Data provided:
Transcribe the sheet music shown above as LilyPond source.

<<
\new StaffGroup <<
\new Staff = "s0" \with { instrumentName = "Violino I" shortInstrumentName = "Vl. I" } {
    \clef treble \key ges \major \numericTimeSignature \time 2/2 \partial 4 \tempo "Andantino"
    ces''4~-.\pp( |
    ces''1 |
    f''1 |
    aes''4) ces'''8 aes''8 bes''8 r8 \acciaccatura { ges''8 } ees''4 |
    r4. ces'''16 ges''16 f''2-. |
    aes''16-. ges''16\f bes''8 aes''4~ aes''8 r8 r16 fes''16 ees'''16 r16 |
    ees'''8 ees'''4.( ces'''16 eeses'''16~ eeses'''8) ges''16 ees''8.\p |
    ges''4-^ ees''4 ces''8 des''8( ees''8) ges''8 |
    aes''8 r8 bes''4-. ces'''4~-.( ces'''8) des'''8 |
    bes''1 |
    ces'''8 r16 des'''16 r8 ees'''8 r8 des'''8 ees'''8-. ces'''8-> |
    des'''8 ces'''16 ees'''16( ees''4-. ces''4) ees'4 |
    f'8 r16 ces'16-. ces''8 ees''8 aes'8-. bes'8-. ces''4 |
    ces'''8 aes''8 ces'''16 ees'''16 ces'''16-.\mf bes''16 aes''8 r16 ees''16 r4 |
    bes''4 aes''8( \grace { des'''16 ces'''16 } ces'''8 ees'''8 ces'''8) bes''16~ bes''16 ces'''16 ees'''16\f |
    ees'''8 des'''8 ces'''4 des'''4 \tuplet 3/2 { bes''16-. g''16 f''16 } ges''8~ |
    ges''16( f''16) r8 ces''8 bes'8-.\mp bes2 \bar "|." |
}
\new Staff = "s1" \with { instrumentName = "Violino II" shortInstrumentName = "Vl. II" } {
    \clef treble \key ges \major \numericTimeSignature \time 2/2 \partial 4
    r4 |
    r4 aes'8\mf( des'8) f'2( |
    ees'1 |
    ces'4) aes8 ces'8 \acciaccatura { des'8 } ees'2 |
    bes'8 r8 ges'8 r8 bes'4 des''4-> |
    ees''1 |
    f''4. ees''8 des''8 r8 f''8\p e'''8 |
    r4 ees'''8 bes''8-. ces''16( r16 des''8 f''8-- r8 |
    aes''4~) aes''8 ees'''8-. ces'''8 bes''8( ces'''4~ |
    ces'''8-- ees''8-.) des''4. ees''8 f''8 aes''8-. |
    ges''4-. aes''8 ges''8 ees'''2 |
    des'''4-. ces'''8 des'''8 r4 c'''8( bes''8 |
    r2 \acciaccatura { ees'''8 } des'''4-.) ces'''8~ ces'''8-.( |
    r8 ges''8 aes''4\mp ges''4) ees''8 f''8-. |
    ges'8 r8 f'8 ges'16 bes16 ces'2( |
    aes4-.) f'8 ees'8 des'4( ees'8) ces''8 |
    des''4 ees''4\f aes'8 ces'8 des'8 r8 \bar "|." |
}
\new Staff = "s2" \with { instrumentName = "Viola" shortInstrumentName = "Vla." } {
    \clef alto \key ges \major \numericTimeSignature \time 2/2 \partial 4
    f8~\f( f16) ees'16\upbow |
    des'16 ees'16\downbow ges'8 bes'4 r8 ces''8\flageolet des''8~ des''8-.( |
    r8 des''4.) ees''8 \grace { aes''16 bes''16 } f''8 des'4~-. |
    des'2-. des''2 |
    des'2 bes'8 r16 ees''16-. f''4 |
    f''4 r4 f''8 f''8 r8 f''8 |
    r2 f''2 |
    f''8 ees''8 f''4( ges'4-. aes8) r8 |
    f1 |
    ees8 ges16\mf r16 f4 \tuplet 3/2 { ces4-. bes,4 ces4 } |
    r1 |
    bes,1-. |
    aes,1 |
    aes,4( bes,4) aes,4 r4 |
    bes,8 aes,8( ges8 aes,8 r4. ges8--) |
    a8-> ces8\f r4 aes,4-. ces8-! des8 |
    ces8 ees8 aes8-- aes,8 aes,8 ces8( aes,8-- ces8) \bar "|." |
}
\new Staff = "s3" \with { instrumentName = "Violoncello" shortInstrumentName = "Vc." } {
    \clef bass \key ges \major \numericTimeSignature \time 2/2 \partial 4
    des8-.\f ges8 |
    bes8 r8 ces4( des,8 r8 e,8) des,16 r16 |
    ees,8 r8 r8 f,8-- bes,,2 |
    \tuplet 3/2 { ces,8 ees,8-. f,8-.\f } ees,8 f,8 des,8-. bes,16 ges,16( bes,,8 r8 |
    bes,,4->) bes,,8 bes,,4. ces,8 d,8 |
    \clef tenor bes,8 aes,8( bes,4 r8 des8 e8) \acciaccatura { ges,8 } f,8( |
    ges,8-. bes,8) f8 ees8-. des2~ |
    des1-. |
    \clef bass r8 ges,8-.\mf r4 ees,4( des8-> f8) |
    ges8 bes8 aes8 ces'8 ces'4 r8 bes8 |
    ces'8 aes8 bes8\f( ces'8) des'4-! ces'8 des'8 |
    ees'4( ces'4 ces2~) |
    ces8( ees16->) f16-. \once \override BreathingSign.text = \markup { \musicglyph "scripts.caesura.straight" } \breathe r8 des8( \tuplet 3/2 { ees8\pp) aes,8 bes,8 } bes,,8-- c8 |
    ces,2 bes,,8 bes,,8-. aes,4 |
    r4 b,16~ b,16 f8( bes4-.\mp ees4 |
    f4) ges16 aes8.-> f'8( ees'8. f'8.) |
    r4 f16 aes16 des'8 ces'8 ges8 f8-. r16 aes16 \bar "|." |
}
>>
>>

Work instructions:
Pull out every line of the records above that contains the string "numericTimeSignature".

Task answer:
    \clef treble \key ges \major \numericTimeSignature \time 2/2 \partial 4 \tempo "Andantino"
    \clef treble \key ges \major \numericTimeSignature \time 2/2 \partial 4
    \clef alto \key ges \major \numericTimeSignature \time 2/2 \partial 4
    \clef bass \key ges \major \numericTimeSignature \time 2/2 \partial 4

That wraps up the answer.